◆ **Problem statement**:
Pictures stay out; please output the remaining data exactly.

◆ **Recorded information**:
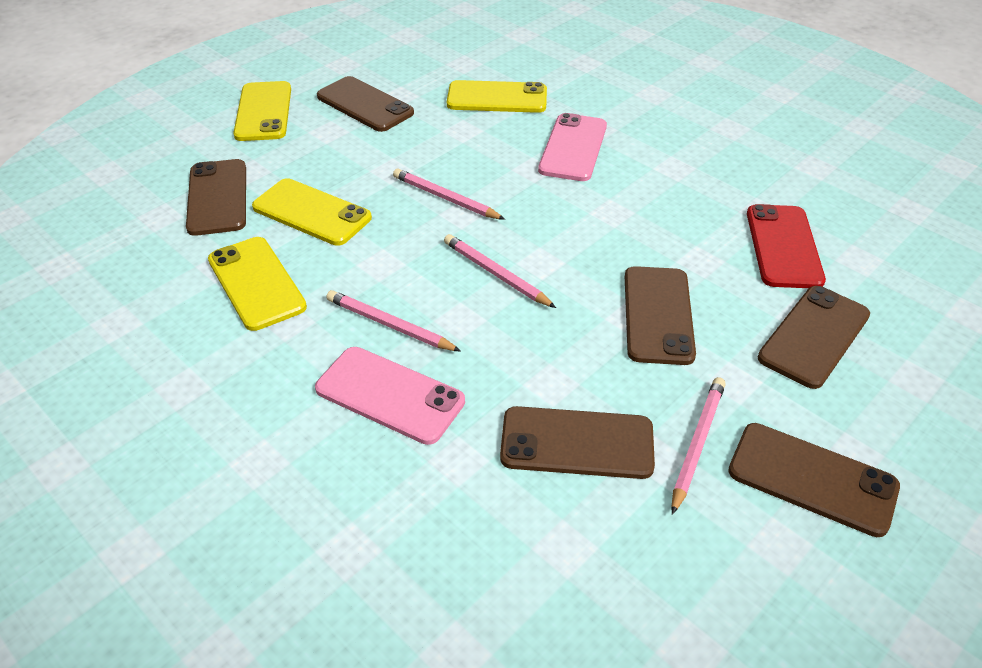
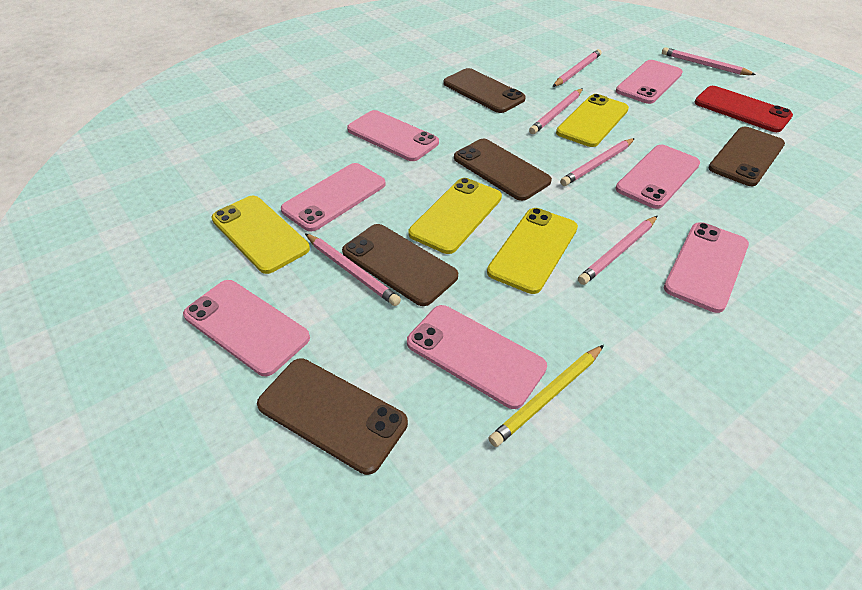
brown phone: 6 -> 5
pink pencil: 4 -> 6
pink phone: 2 -> 7
yellow pencil: 0 -> 1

◆ **Written reply**:
brown phone: 6 -> 5
pink pencil: 4 -> 6
pink phone: 2 -> 7
yellow pencil: 0 -> 1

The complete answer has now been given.